* _TASK PROMPT_:
Repeat exactly, and only, the lines of the entries below from the one with "pink cake [637,308,744,384]" through the one with "blue clock [334,135,372,172]", both ends included.

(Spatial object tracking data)
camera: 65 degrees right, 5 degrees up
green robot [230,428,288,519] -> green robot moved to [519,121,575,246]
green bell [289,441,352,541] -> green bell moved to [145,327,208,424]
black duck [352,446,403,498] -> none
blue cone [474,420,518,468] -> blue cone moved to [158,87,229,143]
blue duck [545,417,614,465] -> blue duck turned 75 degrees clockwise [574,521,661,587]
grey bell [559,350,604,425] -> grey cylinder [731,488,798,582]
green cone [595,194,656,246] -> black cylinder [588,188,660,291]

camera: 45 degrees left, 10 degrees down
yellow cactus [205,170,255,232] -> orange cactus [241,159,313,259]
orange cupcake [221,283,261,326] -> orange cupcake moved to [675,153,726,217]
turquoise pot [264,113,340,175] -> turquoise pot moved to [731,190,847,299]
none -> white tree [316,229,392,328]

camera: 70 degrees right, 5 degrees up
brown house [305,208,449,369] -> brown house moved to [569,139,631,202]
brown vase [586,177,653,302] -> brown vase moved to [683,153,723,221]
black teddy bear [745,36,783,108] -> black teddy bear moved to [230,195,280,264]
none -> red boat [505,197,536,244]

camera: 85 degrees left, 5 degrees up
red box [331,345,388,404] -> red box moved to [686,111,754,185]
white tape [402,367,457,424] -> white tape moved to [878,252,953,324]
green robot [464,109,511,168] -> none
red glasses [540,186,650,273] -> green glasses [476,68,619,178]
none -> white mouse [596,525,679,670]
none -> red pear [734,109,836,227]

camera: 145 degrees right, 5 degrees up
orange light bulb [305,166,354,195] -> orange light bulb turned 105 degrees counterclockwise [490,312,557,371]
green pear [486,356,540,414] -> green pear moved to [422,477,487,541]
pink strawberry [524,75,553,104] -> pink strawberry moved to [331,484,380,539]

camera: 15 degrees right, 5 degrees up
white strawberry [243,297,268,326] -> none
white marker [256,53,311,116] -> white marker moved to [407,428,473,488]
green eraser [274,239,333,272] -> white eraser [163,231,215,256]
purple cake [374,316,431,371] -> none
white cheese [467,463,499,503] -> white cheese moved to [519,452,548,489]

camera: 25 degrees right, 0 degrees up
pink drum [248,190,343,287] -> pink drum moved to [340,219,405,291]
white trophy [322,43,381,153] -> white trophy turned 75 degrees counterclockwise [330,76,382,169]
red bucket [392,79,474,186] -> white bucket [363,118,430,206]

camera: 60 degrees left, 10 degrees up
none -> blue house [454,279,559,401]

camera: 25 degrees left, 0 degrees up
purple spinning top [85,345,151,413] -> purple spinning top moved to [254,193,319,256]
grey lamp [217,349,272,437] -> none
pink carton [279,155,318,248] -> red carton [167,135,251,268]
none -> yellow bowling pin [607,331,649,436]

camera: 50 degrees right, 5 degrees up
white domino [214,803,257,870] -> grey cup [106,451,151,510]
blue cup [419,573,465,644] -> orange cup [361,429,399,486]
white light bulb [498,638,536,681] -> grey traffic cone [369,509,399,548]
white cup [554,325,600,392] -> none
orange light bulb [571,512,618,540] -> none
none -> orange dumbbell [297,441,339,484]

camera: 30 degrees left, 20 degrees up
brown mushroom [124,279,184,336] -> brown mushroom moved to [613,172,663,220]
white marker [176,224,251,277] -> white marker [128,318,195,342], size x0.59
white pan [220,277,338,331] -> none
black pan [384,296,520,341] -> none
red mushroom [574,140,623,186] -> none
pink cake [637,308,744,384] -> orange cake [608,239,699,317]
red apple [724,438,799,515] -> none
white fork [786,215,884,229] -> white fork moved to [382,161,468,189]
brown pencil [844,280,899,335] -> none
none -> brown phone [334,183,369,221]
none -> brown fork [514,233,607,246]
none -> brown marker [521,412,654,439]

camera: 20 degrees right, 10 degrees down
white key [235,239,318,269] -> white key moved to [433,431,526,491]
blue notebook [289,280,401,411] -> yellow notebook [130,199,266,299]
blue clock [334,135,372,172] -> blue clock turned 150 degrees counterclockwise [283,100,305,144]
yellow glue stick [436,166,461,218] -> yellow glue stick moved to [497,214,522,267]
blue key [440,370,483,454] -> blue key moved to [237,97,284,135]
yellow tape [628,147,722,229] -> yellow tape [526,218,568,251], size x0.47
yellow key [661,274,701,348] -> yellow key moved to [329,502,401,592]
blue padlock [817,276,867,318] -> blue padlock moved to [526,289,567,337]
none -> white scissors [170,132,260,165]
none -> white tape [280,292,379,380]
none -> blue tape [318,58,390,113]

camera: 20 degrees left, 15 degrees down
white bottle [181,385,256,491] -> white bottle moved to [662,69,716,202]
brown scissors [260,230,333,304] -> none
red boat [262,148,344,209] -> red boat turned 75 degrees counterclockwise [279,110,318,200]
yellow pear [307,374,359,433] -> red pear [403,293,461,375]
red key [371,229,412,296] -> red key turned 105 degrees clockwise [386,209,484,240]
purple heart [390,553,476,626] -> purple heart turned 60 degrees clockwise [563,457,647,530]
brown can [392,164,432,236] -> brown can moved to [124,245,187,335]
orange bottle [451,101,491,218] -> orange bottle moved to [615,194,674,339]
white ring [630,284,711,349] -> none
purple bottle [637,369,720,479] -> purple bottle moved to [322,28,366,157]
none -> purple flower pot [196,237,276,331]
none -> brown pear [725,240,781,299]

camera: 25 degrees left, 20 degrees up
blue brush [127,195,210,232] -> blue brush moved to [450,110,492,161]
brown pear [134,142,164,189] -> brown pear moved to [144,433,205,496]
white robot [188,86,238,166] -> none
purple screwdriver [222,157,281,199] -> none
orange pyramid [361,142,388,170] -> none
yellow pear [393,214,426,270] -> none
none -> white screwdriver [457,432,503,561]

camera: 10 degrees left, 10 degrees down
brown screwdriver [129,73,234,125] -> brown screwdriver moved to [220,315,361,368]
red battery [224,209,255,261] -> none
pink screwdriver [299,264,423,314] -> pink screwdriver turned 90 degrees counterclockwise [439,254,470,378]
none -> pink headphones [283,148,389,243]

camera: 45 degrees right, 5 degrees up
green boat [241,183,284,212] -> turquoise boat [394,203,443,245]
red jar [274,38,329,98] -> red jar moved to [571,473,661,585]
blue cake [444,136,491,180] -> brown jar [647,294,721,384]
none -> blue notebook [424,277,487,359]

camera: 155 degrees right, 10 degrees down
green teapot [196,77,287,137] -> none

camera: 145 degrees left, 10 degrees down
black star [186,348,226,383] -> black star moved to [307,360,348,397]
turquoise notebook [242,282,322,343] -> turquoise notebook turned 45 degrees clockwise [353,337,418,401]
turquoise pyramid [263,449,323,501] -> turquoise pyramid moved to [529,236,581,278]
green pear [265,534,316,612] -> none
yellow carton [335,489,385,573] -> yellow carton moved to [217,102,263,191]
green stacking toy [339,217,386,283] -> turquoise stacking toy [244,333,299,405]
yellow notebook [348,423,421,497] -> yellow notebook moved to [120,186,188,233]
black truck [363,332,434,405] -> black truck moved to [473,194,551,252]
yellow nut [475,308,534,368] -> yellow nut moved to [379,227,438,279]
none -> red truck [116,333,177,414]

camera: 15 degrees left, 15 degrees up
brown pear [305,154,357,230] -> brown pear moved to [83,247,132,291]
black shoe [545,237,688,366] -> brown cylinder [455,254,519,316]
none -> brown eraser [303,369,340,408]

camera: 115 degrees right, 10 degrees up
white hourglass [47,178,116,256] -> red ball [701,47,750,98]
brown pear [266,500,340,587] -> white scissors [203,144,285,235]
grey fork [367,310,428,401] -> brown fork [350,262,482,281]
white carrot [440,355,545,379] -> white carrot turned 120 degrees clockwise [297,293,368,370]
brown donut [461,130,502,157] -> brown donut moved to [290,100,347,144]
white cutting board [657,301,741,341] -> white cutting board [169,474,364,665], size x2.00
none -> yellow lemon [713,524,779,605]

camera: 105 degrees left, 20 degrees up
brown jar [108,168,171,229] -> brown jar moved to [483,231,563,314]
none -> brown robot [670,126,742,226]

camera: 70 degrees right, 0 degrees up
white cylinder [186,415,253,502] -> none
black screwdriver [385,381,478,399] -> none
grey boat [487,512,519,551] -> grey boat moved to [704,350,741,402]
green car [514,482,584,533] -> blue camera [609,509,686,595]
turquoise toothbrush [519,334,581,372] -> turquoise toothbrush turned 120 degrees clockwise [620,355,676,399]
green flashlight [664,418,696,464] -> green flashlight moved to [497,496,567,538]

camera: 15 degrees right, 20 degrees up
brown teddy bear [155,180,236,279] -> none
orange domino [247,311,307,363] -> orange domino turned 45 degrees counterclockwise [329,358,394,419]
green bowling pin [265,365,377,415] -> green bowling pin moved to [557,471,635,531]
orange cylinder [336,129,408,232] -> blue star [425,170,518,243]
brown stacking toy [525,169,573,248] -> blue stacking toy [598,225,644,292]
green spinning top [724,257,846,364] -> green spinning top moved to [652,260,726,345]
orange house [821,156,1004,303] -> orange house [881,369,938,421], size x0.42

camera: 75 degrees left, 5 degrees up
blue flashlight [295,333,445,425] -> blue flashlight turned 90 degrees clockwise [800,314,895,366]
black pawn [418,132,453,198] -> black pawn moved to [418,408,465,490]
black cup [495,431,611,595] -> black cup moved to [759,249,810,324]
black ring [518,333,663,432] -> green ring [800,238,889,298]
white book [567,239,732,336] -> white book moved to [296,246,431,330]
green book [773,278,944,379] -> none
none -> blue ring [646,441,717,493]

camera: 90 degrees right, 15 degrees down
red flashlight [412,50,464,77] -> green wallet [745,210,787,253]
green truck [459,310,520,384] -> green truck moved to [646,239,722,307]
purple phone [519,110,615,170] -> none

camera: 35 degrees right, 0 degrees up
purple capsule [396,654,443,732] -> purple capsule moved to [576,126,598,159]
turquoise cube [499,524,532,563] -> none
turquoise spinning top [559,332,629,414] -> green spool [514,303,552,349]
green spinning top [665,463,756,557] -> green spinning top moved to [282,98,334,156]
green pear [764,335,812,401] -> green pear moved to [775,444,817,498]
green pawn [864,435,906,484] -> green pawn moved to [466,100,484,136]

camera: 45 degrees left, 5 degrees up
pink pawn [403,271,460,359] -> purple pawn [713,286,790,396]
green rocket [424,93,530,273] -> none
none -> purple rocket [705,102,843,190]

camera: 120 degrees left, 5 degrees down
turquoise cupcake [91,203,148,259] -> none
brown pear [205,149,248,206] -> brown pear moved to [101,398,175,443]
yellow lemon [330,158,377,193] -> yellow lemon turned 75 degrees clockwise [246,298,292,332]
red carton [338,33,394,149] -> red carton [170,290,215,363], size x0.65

* _EXERCISE SOLUTION_:
pink cake [637,308,744,384] -> orange cake [608,239,699,317]
red apple [724,438,799,515] -> none
white fork [786,215,884,229] -> white fork moved to [382,161,468,189]
brown pencil [844,280,899,335] -> none
none -> brown phone [334,183,369,221]
none -> brown fork [514,233,607,246]
none -> brown marker [521,412,654,439]

camera: 20 degrees right, 10 degrees down
white key [235,239,318,269] -> white key moved to [433,431,526,491]
blue notebook [289,280,401,411] -> yellow notebook [130,199,266,299]
blue clock [334,135,372,172] -> blue clock turned 150 degrees counterclockwise [283,100,305,144]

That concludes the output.